-------- GIVEN INFORMATION

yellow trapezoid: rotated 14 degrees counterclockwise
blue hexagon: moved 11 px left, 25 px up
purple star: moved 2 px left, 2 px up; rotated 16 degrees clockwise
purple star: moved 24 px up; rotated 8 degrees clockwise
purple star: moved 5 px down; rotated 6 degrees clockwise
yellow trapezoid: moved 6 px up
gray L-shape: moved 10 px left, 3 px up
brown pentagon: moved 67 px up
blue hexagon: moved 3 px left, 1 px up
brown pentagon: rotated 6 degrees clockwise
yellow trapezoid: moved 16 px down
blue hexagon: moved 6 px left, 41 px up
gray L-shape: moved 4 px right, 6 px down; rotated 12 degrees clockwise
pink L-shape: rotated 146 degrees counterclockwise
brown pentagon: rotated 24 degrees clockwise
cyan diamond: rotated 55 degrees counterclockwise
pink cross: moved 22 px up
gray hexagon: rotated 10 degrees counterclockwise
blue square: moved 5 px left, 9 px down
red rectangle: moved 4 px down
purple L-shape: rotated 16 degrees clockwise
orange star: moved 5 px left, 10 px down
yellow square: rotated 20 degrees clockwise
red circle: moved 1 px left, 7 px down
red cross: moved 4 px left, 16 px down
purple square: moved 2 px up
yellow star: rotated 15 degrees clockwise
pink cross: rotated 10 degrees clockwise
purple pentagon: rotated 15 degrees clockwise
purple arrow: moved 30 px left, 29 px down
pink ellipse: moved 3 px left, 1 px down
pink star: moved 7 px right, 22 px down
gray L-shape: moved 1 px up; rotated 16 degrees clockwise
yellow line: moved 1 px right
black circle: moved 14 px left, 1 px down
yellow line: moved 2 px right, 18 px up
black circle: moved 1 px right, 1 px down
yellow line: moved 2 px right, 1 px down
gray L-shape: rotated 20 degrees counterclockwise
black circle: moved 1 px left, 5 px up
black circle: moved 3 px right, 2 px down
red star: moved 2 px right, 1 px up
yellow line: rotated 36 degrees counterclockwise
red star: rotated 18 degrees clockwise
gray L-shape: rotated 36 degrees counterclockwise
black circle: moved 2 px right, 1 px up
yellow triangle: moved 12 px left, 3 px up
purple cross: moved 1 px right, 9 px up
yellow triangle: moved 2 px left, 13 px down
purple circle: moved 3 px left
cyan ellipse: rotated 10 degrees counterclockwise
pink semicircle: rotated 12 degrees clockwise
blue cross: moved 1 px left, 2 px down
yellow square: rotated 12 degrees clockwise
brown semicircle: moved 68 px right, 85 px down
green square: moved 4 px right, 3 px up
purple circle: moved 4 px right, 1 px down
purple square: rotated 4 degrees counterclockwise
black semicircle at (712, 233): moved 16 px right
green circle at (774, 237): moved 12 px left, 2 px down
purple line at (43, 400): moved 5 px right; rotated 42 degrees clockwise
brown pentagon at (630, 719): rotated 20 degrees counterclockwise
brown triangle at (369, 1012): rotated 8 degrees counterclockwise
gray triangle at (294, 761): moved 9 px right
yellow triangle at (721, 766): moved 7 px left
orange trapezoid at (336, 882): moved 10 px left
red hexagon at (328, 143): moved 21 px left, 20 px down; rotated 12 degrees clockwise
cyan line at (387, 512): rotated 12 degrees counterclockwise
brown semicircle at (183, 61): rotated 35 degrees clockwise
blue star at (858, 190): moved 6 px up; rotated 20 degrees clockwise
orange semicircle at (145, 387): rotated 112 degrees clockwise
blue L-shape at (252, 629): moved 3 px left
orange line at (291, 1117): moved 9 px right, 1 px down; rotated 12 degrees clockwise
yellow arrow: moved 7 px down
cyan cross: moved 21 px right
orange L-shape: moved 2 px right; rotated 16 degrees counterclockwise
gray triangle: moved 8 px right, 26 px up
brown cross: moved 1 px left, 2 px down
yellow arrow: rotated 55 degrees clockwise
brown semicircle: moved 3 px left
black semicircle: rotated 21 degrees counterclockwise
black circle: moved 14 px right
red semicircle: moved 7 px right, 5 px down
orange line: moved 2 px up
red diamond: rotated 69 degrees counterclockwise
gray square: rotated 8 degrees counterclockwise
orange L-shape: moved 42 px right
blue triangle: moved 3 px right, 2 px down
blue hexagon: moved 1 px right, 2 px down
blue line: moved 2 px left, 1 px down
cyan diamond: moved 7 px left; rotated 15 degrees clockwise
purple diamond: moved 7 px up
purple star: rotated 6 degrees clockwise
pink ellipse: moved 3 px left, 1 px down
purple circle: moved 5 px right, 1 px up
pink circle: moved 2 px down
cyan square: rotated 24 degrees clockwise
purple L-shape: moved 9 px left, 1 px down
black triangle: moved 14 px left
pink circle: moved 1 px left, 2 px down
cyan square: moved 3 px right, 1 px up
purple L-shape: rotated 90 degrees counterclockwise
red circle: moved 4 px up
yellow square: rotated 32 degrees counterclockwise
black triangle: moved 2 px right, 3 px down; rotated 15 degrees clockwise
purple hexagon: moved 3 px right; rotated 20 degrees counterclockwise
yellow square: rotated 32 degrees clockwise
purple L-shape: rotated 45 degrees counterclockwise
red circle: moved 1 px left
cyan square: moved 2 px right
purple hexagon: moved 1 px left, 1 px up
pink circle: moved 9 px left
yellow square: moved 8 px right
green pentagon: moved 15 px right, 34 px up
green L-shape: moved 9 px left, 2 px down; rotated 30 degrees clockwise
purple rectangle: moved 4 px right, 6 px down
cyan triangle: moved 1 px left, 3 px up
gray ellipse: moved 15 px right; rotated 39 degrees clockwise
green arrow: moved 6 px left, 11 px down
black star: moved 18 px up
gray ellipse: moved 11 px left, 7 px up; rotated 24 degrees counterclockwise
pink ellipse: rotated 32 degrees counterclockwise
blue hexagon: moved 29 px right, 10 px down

----------------

→ INSTRUCTIONS FOR THE TASK:
Give these lines as a numbered list, leaving out any blank lines, and cover every item.

→ COMPLETE ANSWER:
1. yellow trapezoid: rotated 14 degrees counterclockwise
2. blue hexagon: moved 11 px left, 25 px up
3. purple star: moved 2 px left, 2 px up; rotated 16 degrees clockwise
4. purple star: moved 24 px up; rotated 8 degrees clockwise
5. purple star: moved 5 px down; rotated 6 degrees clockwise
6. yellow trapezoid: moved 6 px up
7. gray L-shape: moved 10 px left, 3 px up
8. brown pentagon: moved 67 px up
9. blue hexagon: moved 3 px left, 1 px up
10. brown pentagon: rotated 6 degrees clockwise
11. yellow trapezoid: moved 16 px down
12. blue hexagon: moved 6 px left, 41 px up
13. gray L-shape: moved 4 px right, 6 px down; rotated 12 degrees clockwise
14. pink L-shape: rotated 146 degrees counterclockwise
15. brown pentagon: rotated 24 degrees clockwise
16. cyan diamond: rotated 55 degrees counterclockwise
17. pink cross: moved 22 px up
18. gray hexagon: rotated 10 degrees counterclockwise
19. blue square: moved 5 px left, 9 px down
20. red rectangle: moved 4 px down
21. purple L-shape: rotated 16 degrees clockwise
22. orange star: moved 5 px left, 10 px down
23. yellow square: rotated 20 degrees clockwise
24. red circle: moved 1 px left, 7 px down
25. red cross: moved 4 px left, 16 px down
26. purple square: moved 2 px up
27. yellow star: rotated 15 degrees clockwise
28. pink cross: rotated 10 degrees clockwise
29. purple pentagon: rotated 15 degrees clockwise
30. purple arrow: moved 30 px left, 29 px down
31. pink ellipse: moved 3 px left, 1 px down
32. pink star: moved 7 px right, 22 px down
33. gray L-shape: moved 1 px up; rotated 16 degrees clockwise
34. yellow line: moved 1 px right
35. black circle: moved 14 px left, 1 px down
36. yellow line: moved 2 px right, 18 px up
37. black circle: moved 1 px right, 1 px down
38. yellow line: moved 2 px right, 1 px down
39. gray L-shape: rotated 20 degrees counterclockwise
40. black circle: moved 1 px left, 5 px up
41. black circle: moved 3 px right, 2 px down
42. red star: moved 2 px right, 1 px up
43. yellow line: rotated 36 degrees counterclockwise
44. red star: rotated 18 degrees clockwise
45. gray L-shape: rotated 36 degrees counterclockwise
46. black circle: moved 2 px right, 1 px up
47. yellow triangle: moved 12 px left, 3 px up
48. purple cross: moved 1 px right, 9 px up
49. yellow triangle: moved 2 px left, 13 px down
50. purple circle: moved 3 px left
51. cyan ellipse: rotated 10 degrees counterclockwise
52. pink semicircle: rotated 12 degrees clockwise
53. blue cross: moved 1 px left, 2 px down
54. yellow square: rotated 12 degrees clockwise
55. brown semicircle: moved 68 px right, 85 px down
56. green square: moved 4 px right, 3 px up
57. purple circle: moved 4 px right, 1 px down
58. purple square: rotated 4 degrees counterclockwise
59. black semicircle at (712, 233): moved 16 px right
60. green circle at (774, 237): moved 12 px left, 2 px down
61. purple line at (43, 400): moved 5 px right; rotated 42 degrees clockwise
62. brown pentagon at (630, 719): rotated 20 degrees counterclockwise
63. brown triangle at (369, 1012): rotated 8 degrees counterclockwise
64. gray triangle at (294, 761): moved 9 px right
65. yellow triangle at (721, 766): moved 7 px left
66. orange trapezoid at (336, 882): moved 10 px left
67. red hexagon at (328, 143): moved 21 px left, 20 px down; rotated 12 degrees clockwise
68. cyan line at (387, 512): rotated 12 degrees counterclockwise
69. brown semicircle at (183, 61): rotated 35 degrees clockwise
70. blue star at (858, 190): moved 6 px up; rotated 20 degrees clockwise
71. orange semicircle at (145, 387): rotated 112 degrees clockwise
72. blue L-shape at (252, 629): moved 3 px left
73. orange line at (291, 1117): moved 9 px right, 1 px down; rotated 12 degrees clockwise
74. yellow arrow: moved 7 px down
75. cyan cross: moved 21 px right
76. orange L-shape: moved 2 px right; rotated 16 degrees counterclockwise
77. gray triangle: moved 8 px right, 26 px up
78. brown cross: moved 1 px left, 2 px down
79. yellow arrow: rotated 55 degrees clockwise
80. brown semicircle: moved 3 px left
81. black semicircle: rotated 21 degrees counterclockwise
82. black circle: moved 14 px right
83. red semicircle: moved 7 px right, 5 px down
84. orange line: moved 2 px up
85. red diamond: rotated 69 degrees counterclockwise
86. gray square: rotated 8 degrees counterclockwise
87. orange L-shape: moved 42 px right
88. blue triangle: moved 3 px right, 2 px down
89. blue hexagon: moved 1 px right, 2 px down
90. blue line: moved 2 px left, 1 px down
91. cyan diamond: moved 7 px left; rotated 15 degrees clockwise
92. purple diamond: moved 7 px up
93. purple star: rotated 6 degrees clockwise
94. pink ellipse: moved 3 px left, 1 px down
95. purple circle: moved 5 px right, 1 px up
96. pink circle: moved 2 px down
97. cyan square: rotated 24 degrees clockwise
98. purple L-shape: moved 9 px left, 1 px down
99. black triangle: moved 14 px left
100. pink circle: moved 1 px left, 2 px down
101. cyan square: moved 3 px right, 1 px up
102. purple L-shape: rotated 90 degrees counterclockwise
103. red circle: moved 4 px up
104. yellow square: rotated 32 degrees counterclockwise
105. black triangle: moved 2 px right, 3 px down; rotated 15 degrees clockwise
106. purple hexagon: moved 3 px right; rotated 20 degrees counterclockwise
107. yellow square: rotated 32 degrees clockwise
108. purple L-shape: rotated 45 degrees counterclockwise
109. red circle: moved 1 px left
110. cyan square: moved 2 px right
111. purple hexagon: moved 1 px left, 1 px up
112. pink circle: moved 9 px left
113. yellow square: moved 8 px right
114. green pentagon: moved 15 px right, 34 px up
115. green L-shape: moved 9 px left, 2 px down; rotated 30 degrees clockwise
116. purple rectangle: moved 4 px right, 6 px down
117. cyan triangle: moved 1 px left, 3 px up
118. gray ellipse: moved 15 px right; rotated 39 degrees clockwise
119. green arrow: moved 6 px left, 11 px down
120. black star: moved 18 px up
121. gray ellipse: moved 11 px left, 7 px up; rotated 24 degrees counterclockwise
122. pink ellipse: rotated 32 degrees counterclockwise
123. blue hexagon: moved 29 px right, 10 px down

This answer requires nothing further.